MATERIAL FOR THIS TASK:

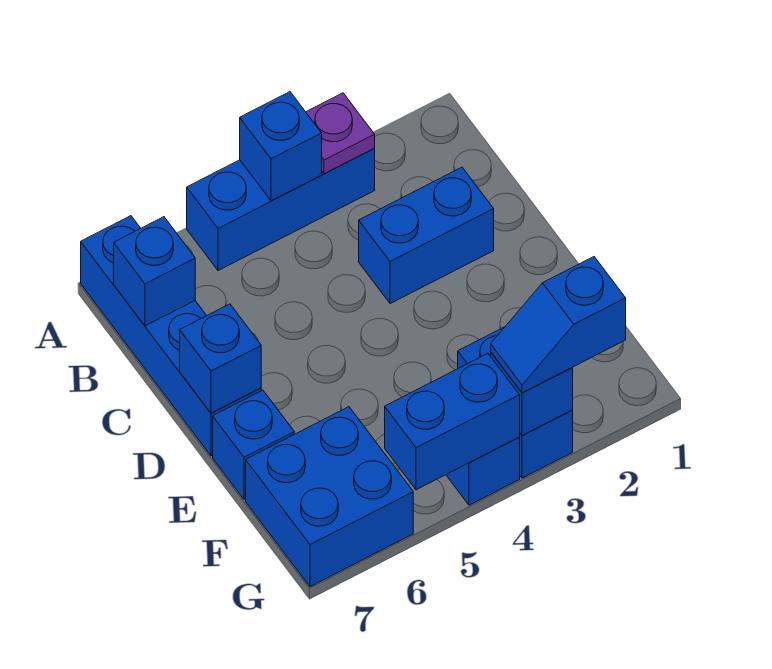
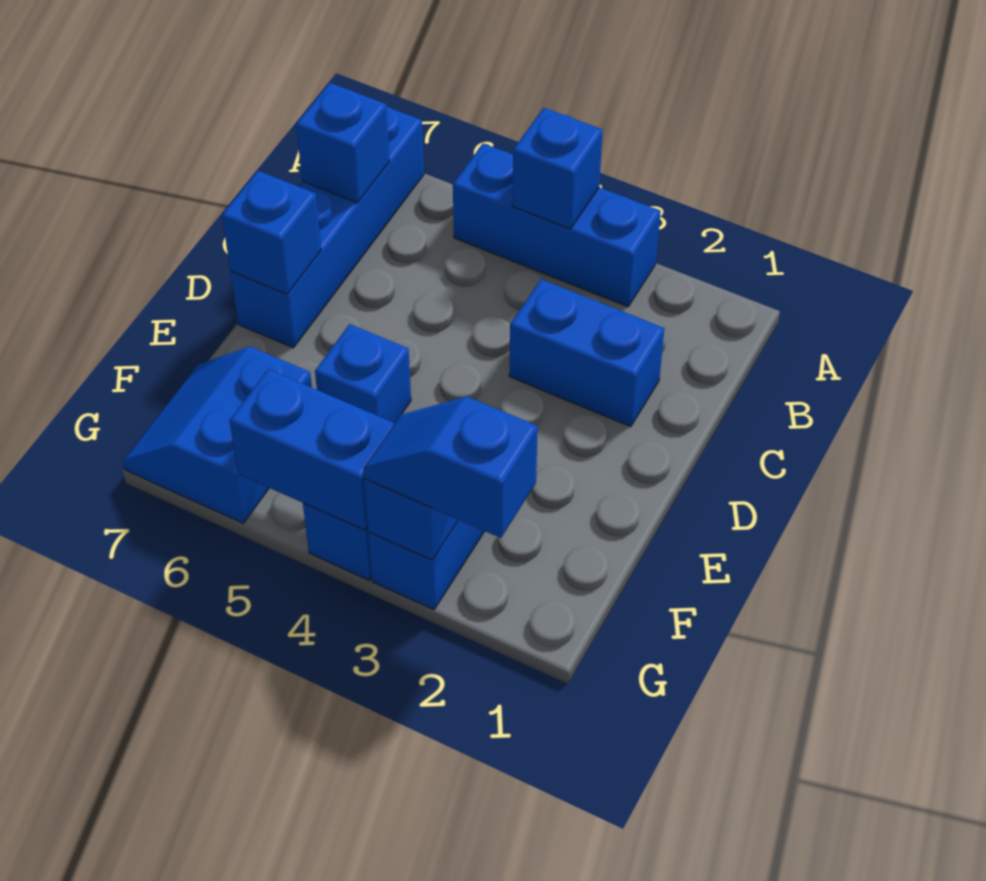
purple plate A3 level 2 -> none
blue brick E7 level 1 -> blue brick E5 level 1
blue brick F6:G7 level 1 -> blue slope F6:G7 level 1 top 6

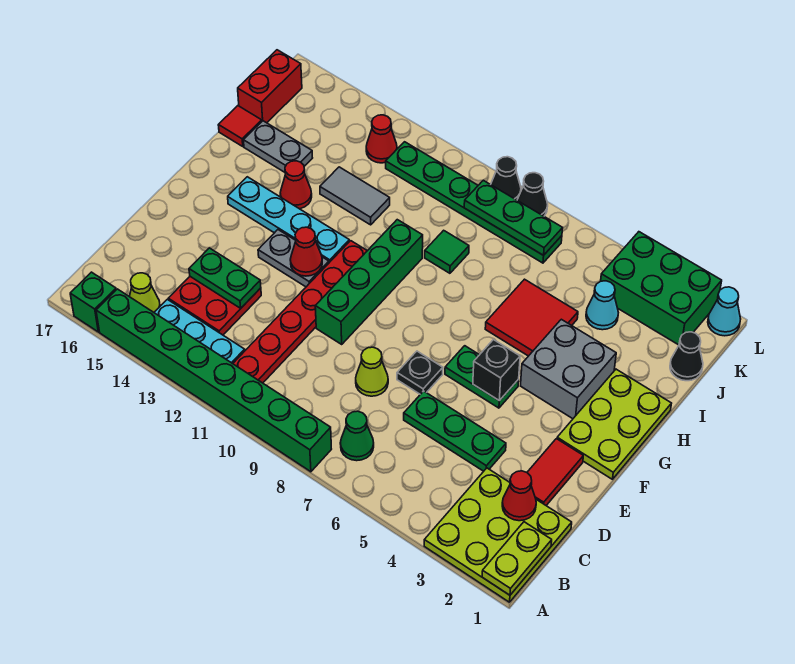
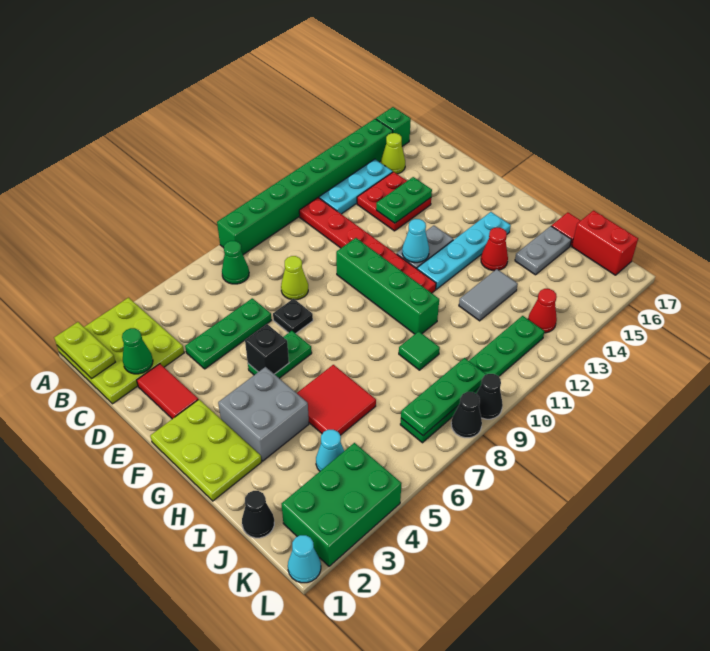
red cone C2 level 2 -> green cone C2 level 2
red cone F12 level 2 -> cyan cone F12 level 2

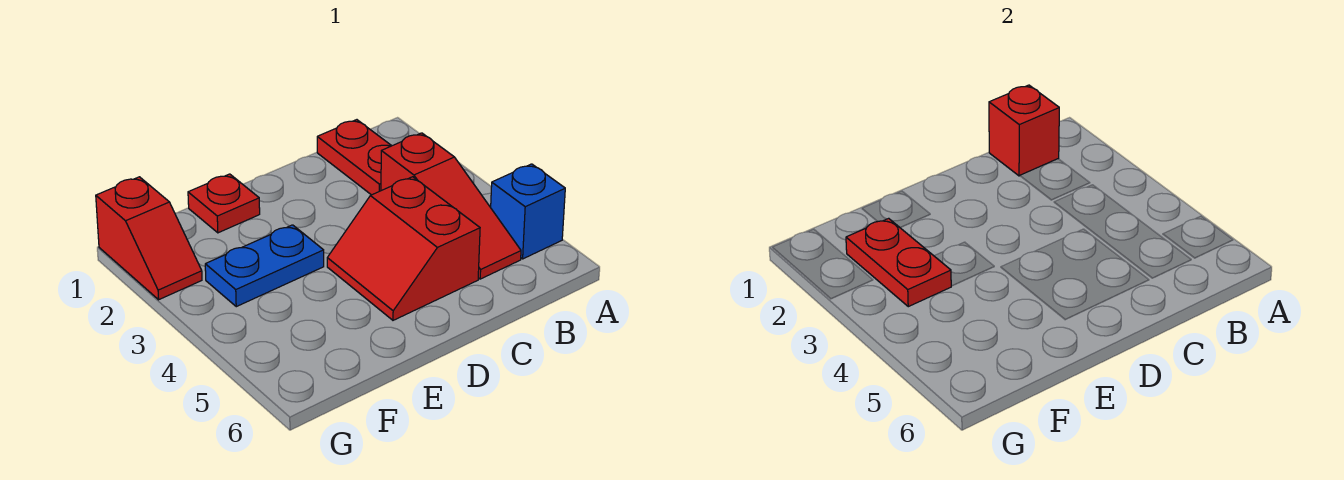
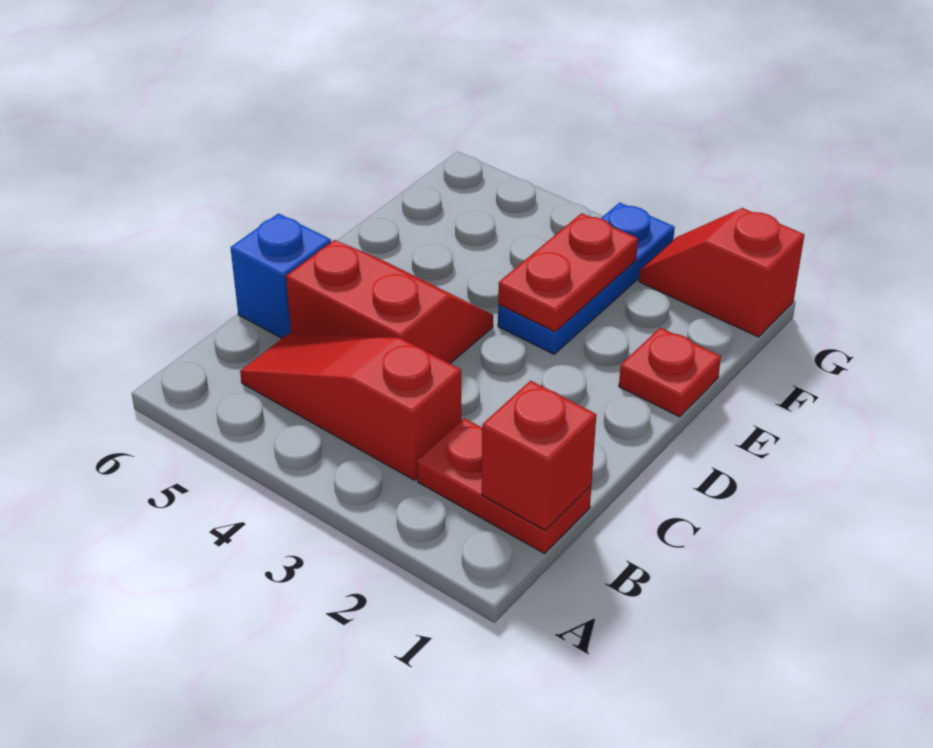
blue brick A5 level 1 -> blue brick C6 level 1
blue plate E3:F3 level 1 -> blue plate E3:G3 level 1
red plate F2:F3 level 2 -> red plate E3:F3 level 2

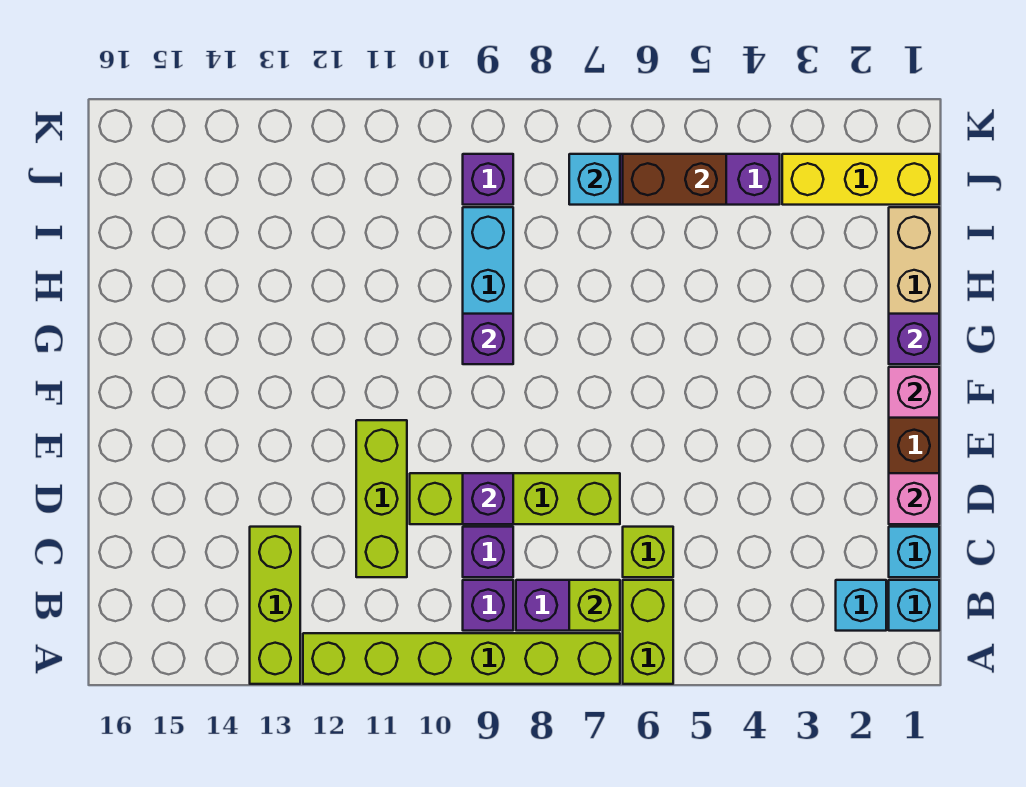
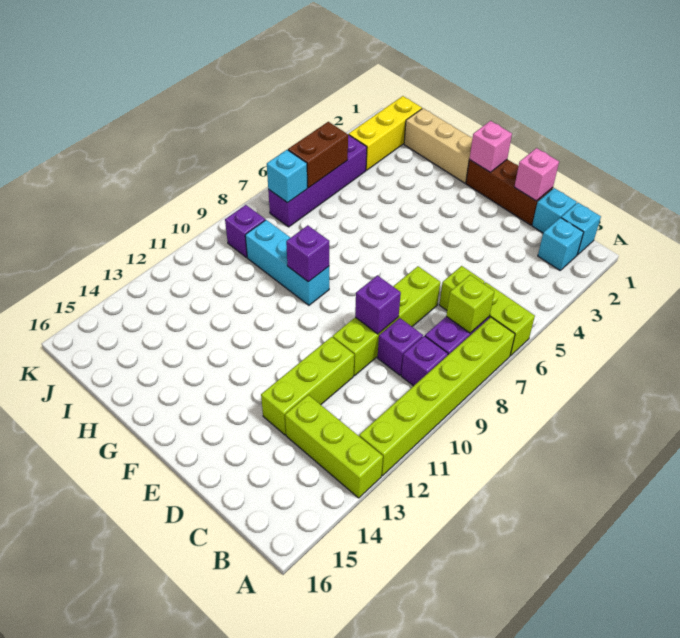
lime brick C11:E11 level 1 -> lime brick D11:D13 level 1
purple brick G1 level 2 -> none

PROBLEM: Return all lines from the data above with "cone" in them.

SOLVED PROBLEM:
red cone C2 level 2 -> green cone C2 level 2
red cone F12 level 2 -> cyan cone F12 level 2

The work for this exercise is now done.